Where the data below has the string "turquoise", return the whole line.
···
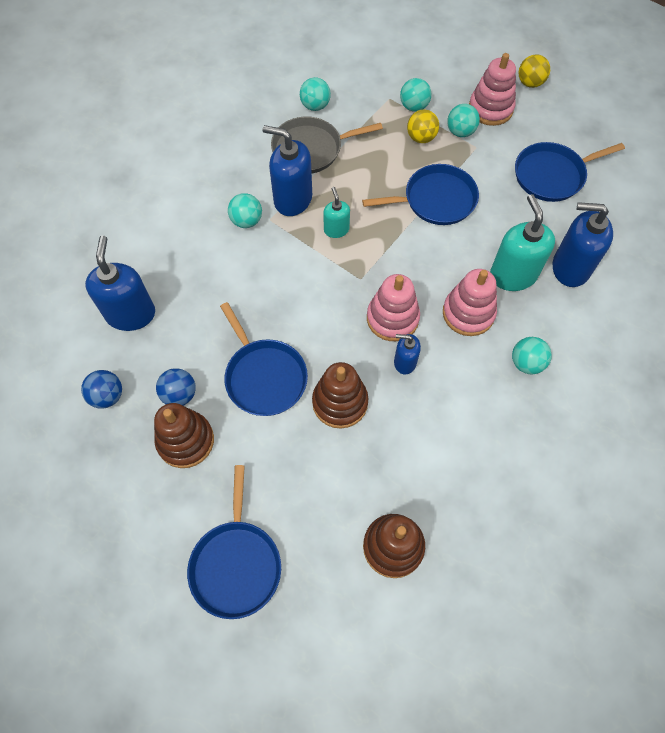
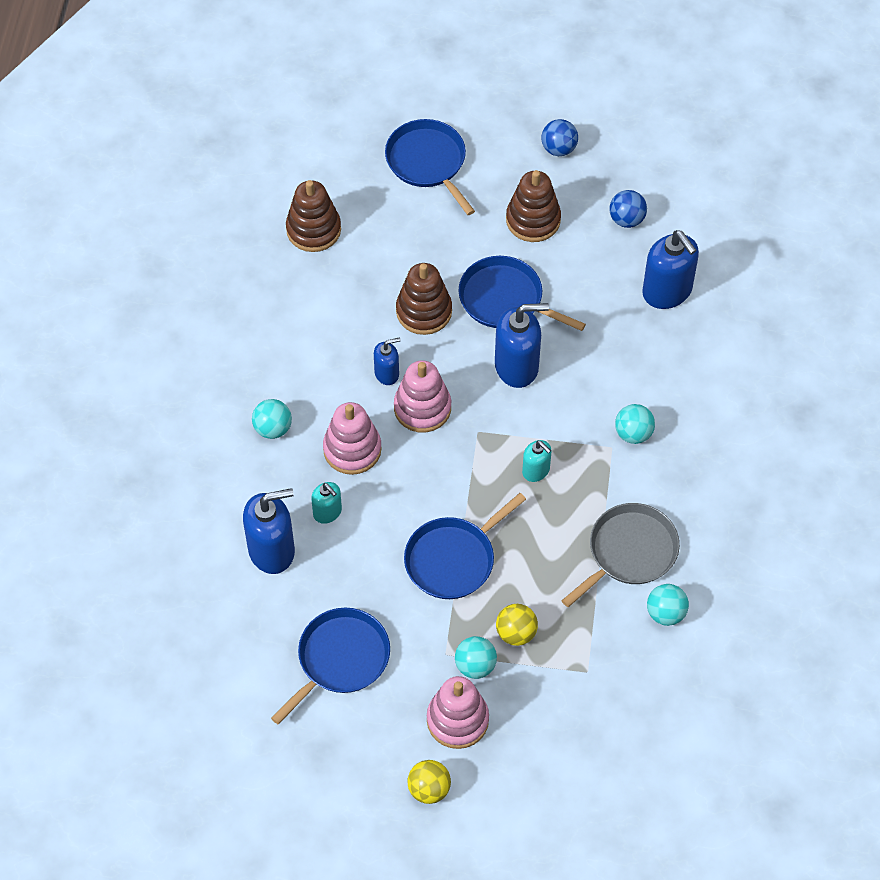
camera: 150 degrees right, 5 degrees down
(179, 394) = (567, 250): blue ball -> blue ball (558, 149)
(292, 199) = (605, 481): blue soap dispenser -> blue soap dispenser (517, 366)
(414, 106) = (551, 674): turquoise ball -> none
(513, 275) = (327, 512): turquoise soap dispenser -> turquoise soap dispenser, size x0.55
···
Answer below |
(414, 106) = (551, 674): turquoise ball -> none
(513, 275) = (327, 512): turquoise soap dispenser -> turquoise soap dispenser, size x0.55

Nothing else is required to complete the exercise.